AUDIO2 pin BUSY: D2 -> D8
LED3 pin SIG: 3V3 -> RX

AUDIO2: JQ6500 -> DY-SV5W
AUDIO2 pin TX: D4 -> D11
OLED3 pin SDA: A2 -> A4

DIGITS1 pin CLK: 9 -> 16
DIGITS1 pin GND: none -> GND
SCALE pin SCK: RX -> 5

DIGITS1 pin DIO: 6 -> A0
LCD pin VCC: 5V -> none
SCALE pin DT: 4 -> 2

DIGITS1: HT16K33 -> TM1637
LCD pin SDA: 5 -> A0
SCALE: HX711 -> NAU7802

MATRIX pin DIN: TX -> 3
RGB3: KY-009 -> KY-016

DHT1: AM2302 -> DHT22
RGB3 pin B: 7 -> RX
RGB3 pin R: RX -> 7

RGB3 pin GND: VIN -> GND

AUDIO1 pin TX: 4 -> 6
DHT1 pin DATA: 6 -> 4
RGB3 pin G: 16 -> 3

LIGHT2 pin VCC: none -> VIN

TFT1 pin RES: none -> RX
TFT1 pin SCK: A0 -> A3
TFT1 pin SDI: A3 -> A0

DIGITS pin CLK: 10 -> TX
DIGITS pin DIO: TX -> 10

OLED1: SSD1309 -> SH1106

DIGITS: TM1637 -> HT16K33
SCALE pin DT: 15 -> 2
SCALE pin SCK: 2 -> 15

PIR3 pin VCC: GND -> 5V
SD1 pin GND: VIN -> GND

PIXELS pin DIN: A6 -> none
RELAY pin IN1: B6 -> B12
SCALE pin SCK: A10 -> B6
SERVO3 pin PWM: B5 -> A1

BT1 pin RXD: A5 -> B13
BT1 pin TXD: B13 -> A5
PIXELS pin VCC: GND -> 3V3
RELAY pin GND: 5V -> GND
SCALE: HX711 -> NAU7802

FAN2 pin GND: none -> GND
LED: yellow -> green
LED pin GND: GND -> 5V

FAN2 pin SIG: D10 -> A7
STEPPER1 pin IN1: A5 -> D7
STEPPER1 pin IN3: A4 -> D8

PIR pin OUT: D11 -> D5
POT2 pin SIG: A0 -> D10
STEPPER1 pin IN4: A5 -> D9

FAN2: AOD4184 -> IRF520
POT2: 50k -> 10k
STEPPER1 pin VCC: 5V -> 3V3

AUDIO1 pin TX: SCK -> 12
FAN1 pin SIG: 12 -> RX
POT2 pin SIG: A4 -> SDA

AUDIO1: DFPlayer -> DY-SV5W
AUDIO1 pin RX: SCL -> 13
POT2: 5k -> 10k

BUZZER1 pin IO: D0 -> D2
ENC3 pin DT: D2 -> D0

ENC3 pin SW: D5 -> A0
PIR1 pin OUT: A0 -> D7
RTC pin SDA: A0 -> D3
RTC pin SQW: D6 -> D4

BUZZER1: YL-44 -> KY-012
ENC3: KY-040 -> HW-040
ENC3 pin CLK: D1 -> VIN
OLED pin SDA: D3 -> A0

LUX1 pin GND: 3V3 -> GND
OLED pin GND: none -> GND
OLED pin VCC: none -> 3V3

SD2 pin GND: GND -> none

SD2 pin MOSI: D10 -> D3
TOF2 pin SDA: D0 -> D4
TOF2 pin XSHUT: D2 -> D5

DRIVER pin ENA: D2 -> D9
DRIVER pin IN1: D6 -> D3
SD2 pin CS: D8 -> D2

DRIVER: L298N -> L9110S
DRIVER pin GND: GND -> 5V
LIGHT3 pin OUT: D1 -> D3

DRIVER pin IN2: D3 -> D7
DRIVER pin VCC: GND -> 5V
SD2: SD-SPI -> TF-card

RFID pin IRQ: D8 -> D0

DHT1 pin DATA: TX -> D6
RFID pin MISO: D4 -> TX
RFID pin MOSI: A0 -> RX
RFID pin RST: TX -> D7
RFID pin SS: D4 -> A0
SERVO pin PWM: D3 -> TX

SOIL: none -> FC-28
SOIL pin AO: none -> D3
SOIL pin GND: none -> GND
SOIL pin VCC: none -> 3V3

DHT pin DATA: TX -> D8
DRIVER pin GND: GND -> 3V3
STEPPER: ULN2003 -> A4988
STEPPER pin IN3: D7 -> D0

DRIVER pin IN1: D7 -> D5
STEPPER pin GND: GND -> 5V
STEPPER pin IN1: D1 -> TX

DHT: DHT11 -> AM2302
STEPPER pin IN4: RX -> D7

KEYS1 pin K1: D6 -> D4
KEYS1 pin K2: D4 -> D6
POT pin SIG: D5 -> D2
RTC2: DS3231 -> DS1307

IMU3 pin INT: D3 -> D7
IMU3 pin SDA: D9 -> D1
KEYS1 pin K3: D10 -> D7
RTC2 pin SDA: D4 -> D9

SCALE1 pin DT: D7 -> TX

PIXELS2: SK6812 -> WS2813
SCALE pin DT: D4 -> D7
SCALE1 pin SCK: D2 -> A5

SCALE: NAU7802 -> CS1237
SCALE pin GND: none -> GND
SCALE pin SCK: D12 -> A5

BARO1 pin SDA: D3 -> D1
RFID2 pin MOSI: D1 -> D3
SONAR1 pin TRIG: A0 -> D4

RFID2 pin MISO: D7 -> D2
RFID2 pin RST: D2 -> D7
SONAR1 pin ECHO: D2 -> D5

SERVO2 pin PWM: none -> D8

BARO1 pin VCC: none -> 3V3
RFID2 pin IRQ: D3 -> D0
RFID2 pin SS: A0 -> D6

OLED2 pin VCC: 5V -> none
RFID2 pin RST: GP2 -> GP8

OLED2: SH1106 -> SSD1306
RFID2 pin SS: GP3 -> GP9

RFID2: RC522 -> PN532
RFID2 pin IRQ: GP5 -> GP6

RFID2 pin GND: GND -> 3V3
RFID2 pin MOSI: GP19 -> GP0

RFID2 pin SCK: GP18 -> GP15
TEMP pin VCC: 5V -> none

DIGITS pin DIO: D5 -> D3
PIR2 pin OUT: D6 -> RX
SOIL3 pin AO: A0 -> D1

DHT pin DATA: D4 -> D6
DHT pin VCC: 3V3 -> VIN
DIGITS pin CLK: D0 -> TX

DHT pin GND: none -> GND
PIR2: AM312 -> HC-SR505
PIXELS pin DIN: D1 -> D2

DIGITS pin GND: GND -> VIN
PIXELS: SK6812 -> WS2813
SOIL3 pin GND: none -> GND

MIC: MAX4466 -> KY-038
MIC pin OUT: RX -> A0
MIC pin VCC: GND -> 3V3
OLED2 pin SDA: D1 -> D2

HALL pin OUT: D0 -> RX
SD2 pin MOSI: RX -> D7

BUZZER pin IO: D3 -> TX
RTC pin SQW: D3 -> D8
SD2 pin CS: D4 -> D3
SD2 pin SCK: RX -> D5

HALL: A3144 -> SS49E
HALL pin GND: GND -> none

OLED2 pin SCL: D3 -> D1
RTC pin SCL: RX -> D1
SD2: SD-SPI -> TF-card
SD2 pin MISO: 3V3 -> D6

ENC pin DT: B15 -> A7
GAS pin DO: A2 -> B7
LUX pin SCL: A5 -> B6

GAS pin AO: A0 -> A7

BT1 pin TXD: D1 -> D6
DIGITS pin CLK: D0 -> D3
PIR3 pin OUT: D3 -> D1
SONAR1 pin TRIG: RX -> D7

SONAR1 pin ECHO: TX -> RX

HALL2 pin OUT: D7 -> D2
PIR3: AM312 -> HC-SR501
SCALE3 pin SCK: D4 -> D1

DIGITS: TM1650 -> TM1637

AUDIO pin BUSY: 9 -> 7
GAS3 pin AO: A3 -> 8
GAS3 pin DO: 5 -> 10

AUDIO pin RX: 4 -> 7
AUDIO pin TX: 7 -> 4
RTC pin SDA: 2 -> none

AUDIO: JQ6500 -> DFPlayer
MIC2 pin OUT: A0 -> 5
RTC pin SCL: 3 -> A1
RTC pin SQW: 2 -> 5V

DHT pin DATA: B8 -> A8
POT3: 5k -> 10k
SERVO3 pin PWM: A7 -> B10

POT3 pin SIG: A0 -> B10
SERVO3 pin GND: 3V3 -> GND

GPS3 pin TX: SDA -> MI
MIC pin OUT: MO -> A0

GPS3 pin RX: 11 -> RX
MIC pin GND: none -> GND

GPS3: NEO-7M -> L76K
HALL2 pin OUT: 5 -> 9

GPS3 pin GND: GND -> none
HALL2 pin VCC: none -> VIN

····················

__Work to be completed__.
Go through the records line by line, and copy each line that holds the string "DATA".

__Answer__.
DHT1 pin DATA: 6 -> 4
DHT1 pin DATA: TX -> D6
DHT pin DATA: TX -> D8
DHT pin DATA: D4 -> D6
DHT pin DATA: B8 -> A8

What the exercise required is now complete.